## WHAT TO PRODUCE
When the string "purple" occurs in a line of the listing below, return that line.

## SUPPLIED RECORDS
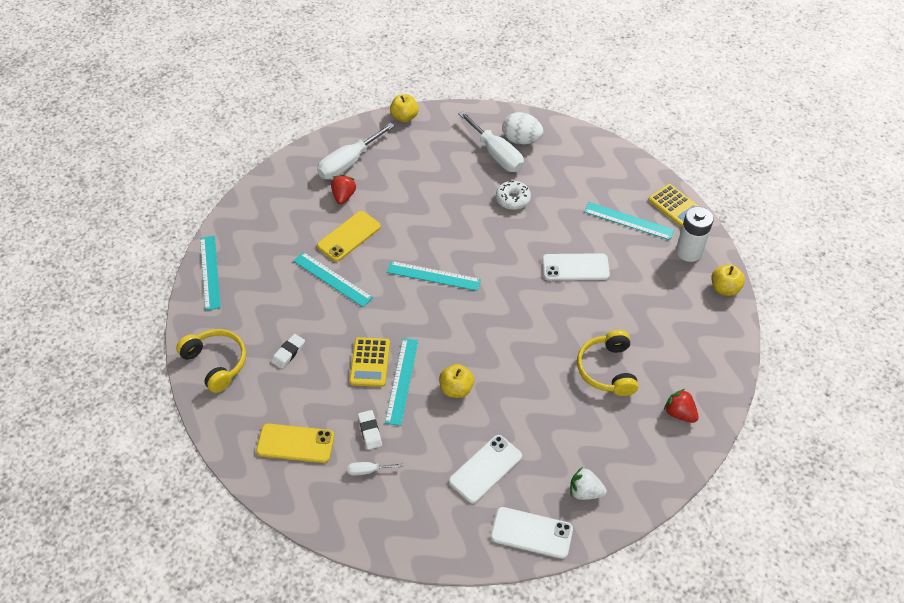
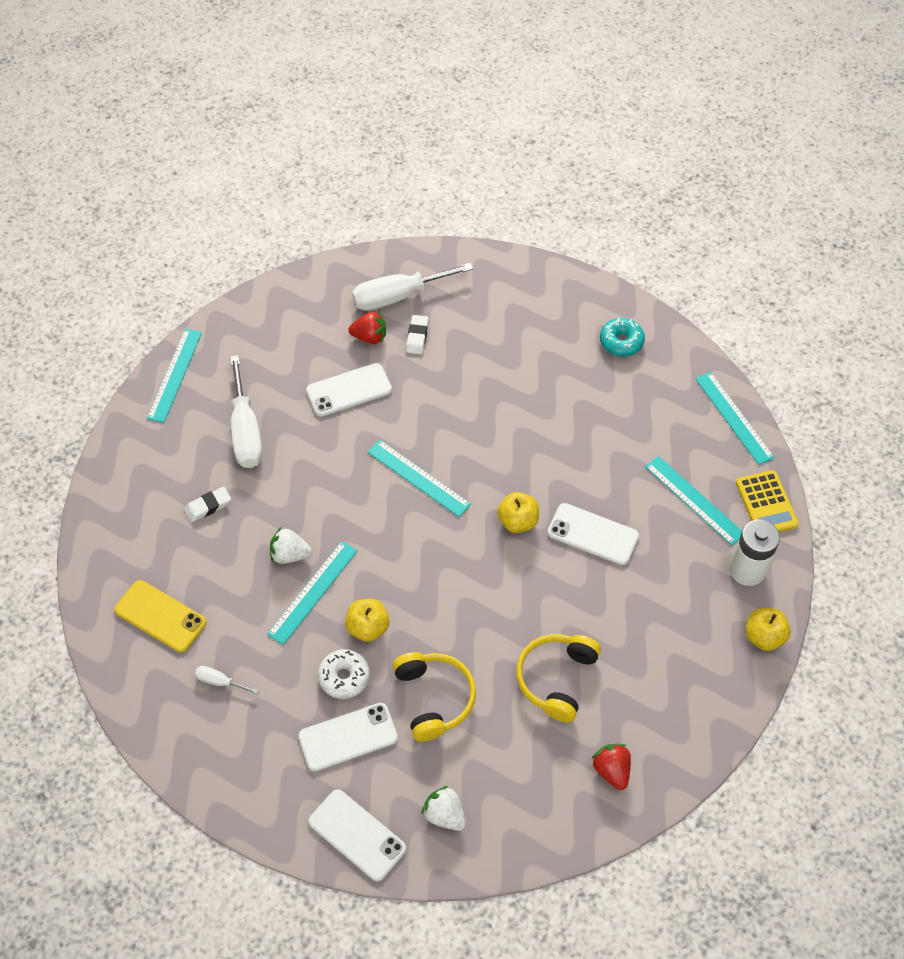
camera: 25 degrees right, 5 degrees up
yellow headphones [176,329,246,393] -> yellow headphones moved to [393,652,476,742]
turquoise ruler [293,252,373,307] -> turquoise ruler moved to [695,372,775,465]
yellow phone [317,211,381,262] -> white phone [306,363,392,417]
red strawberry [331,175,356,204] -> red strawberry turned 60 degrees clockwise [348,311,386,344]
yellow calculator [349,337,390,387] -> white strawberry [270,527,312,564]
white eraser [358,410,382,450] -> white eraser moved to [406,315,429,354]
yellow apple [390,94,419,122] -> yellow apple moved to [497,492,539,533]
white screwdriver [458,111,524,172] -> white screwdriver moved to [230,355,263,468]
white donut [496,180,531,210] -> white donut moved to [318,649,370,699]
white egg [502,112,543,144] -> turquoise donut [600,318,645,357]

* * *

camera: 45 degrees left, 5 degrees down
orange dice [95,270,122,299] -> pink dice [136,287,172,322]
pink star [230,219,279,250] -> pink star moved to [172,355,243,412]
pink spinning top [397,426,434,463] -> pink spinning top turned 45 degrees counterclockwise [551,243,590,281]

...

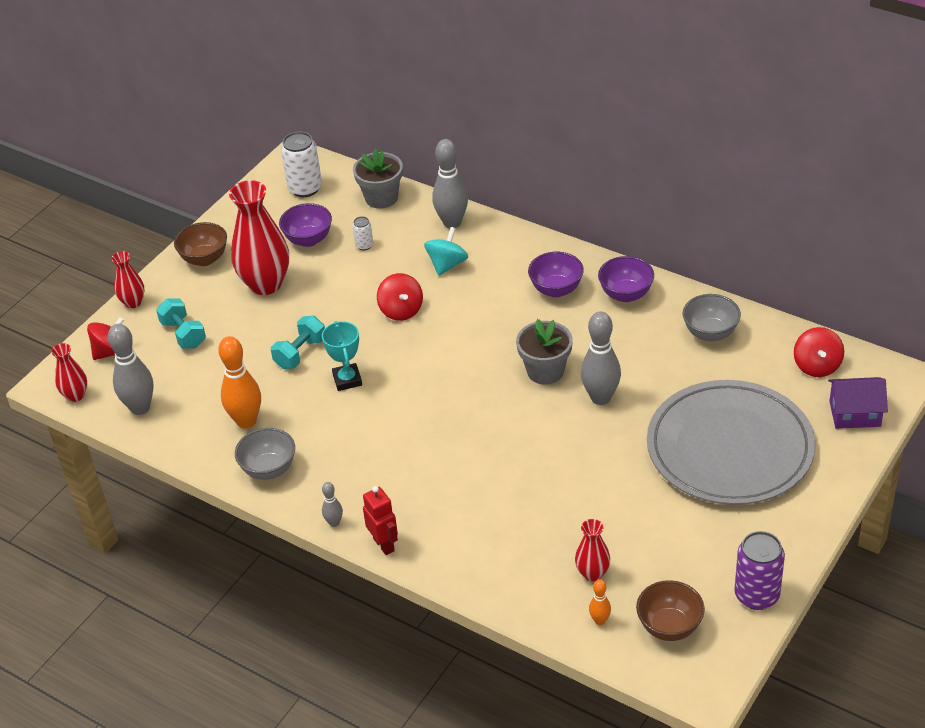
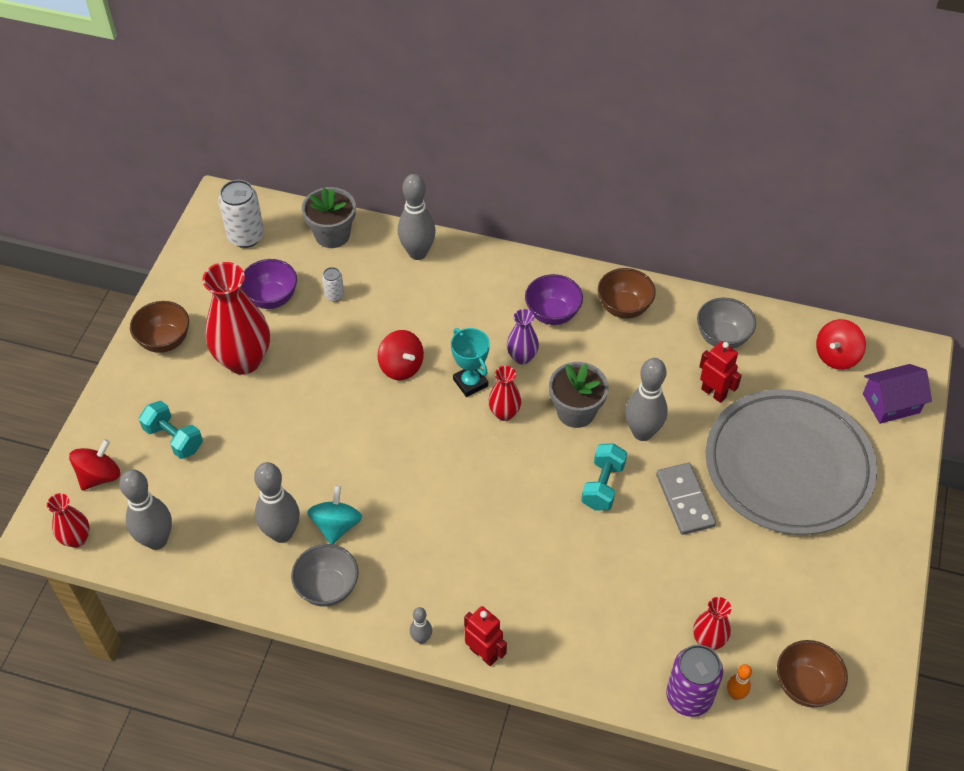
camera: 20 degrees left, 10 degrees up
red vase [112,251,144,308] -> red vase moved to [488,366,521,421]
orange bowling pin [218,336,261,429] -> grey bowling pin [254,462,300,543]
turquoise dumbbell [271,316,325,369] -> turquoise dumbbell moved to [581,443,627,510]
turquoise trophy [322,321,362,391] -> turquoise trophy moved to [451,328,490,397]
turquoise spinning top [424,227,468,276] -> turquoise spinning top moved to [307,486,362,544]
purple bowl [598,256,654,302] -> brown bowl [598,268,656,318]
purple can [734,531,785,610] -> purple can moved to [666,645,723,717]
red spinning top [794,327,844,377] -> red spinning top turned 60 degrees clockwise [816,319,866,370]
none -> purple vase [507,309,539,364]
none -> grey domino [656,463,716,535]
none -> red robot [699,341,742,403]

## EXPECTED OUTPUT
purple bowl [598,256,654,302] -> brown bowl [598,268,656,318]
purple can [734,531,785,610] -> purple can moved to [666,645,723,717]
none -> purple vase [507,309,539,364]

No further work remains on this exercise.